Exercise requirements: Set down exactly the lines from the one containing "U6: NOT CD4069" through the last line of the data below, and no others.

Supplied entries:
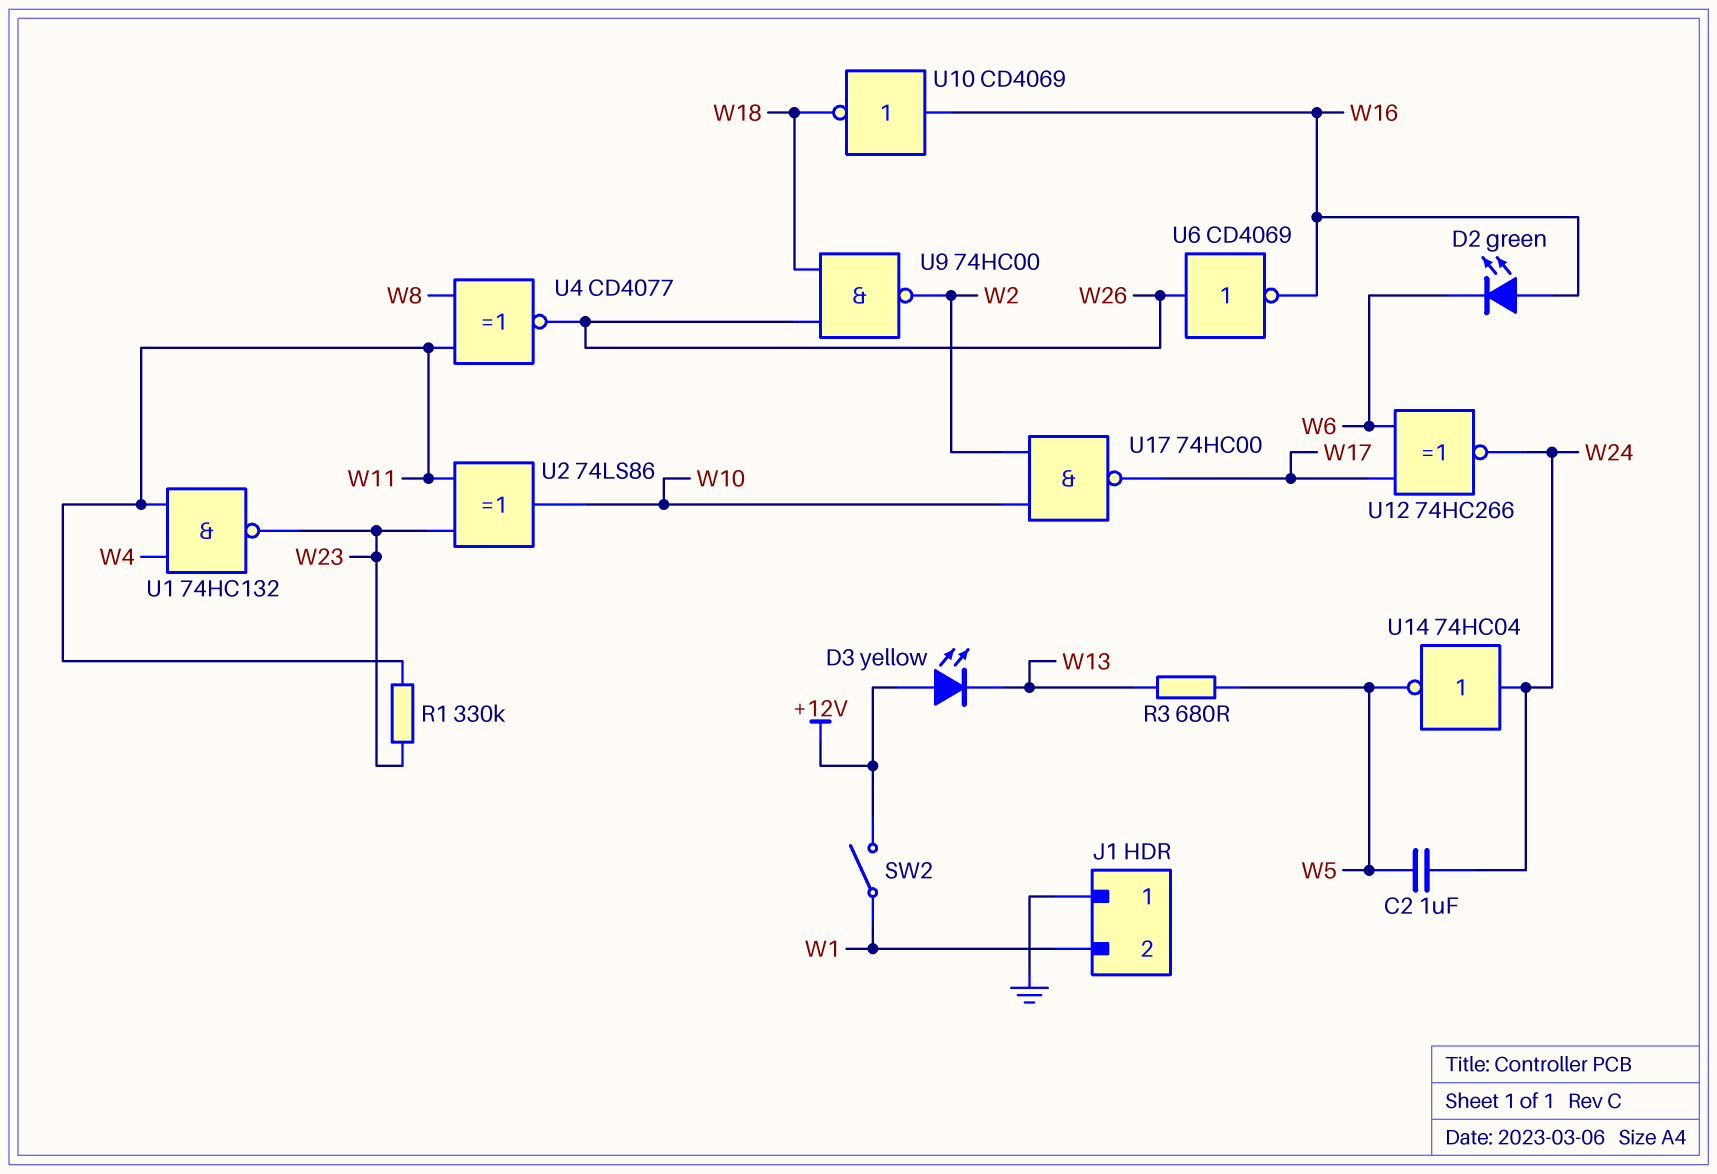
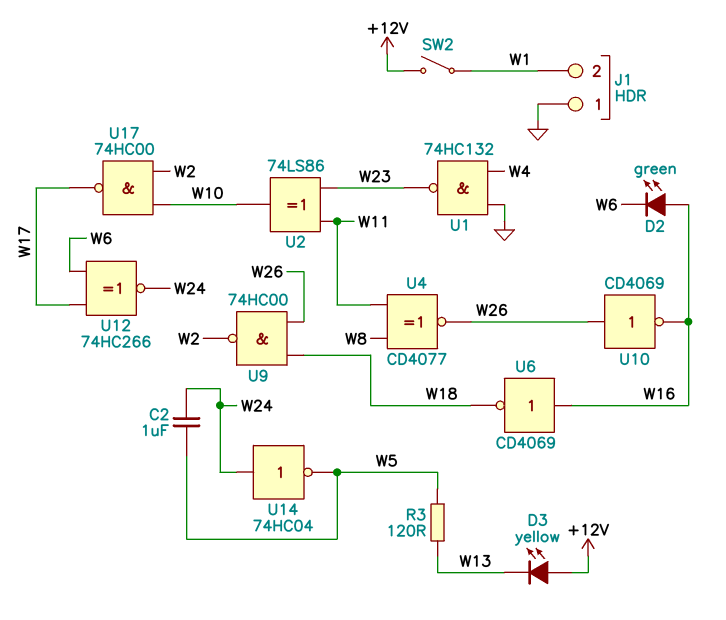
R1: 330k (W11, W23) -> none
R3: 680 (W5, W13) -> 120 (W5, W13)
U1: NAND 74HC132 (in W4, in W11, out W23) -> NAND 74HC132 (in GND, in W4, out W23)
U6: NOT CD4069 (in W26, out W16) -> NOT CD4069 (in W16, out W18)
U10: NOT CD4069 (in W16, out W18) -> NOT CD4069 (in W26, out W16)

Response area:
U6: NOT CD4069 (in W26, out W16) -> NOT CD4069 (in W16, out W18)
U10: NOT CD4069 (in W16, out W18) -> NOT CD4069 (in W26, out W16)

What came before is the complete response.